START Given information
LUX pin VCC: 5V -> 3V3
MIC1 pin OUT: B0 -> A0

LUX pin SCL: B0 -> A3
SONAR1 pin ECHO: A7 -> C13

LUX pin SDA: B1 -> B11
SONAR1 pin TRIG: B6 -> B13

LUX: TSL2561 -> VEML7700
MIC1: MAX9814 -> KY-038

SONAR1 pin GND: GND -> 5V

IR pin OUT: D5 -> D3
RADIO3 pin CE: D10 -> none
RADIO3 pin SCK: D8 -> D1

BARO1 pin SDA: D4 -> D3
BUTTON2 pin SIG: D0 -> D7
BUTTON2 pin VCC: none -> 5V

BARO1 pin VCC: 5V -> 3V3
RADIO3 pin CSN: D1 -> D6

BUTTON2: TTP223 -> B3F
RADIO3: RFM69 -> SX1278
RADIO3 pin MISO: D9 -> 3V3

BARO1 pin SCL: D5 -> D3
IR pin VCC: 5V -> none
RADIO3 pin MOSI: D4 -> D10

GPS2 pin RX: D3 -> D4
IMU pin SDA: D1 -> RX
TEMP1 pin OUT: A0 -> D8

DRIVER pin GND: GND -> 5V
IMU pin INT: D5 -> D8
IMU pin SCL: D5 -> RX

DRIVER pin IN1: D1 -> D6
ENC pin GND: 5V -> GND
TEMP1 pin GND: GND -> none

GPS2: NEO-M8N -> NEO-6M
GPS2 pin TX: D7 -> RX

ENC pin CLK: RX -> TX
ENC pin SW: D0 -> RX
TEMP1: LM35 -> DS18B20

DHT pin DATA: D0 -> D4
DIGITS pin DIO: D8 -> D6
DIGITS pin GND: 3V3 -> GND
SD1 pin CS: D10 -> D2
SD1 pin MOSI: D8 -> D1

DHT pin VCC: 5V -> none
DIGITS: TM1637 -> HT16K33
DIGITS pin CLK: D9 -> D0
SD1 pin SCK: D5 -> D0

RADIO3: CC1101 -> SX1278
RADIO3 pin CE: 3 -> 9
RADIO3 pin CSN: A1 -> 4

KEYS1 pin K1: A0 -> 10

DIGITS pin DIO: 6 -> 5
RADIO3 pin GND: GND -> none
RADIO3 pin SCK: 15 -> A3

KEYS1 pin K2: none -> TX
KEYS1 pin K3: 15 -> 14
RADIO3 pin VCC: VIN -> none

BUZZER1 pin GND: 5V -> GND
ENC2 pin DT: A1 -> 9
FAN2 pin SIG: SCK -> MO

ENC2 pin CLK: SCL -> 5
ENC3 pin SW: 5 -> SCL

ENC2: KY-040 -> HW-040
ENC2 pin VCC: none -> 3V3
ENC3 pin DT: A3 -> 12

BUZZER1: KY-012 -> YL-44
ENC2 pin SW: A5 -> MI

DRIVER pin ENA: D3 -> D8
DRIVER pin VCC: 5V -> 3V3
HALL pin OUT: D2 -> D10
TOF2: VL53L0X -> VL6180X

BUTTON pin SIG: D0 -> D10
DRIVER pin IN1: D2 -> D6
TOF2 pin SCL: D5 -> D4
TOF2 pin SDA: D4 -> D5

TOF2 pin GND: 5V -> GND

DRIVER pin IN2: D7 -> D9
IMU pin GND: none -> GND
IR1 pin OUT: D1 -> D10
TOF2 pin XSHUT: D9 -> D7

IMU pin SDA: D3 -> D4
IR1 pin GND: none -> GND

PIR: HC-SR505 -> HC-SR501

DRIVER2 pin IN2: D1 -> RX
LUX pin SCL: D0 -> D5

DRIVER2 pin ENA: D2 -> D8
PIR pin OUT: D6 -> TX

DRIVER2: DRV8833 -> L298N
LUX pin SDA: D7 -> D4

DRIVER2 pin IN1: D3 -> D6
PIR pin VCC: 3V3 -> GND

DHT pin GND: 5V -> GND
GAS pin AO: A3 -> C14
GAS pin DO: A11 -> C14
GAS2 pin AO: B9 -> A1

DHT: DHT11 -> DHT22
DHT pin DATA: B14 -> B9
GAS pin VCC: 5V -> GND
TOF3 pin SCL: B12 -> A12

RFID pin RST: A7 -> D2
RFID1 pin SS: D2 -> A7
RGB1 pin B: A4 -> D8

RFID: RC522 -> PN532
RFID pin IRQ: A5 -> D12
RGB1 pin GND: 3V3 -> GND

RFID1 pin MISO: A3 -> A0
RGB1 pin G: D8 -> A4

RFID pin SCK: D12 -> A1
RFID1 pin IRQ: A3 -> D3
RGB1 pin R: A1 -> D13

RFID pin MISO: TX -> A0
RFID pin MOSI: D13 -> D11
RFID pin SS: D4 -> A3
END Given information
■ Prompt ■
Scan the records above, then copy out each line that mentions "MOSI".

■ Written answer ■
RADIO3 pin MOSI: D4 -> D10
SD1 pin MOSI: D8 -> D1
RFID pin MOSI: D13 -> D11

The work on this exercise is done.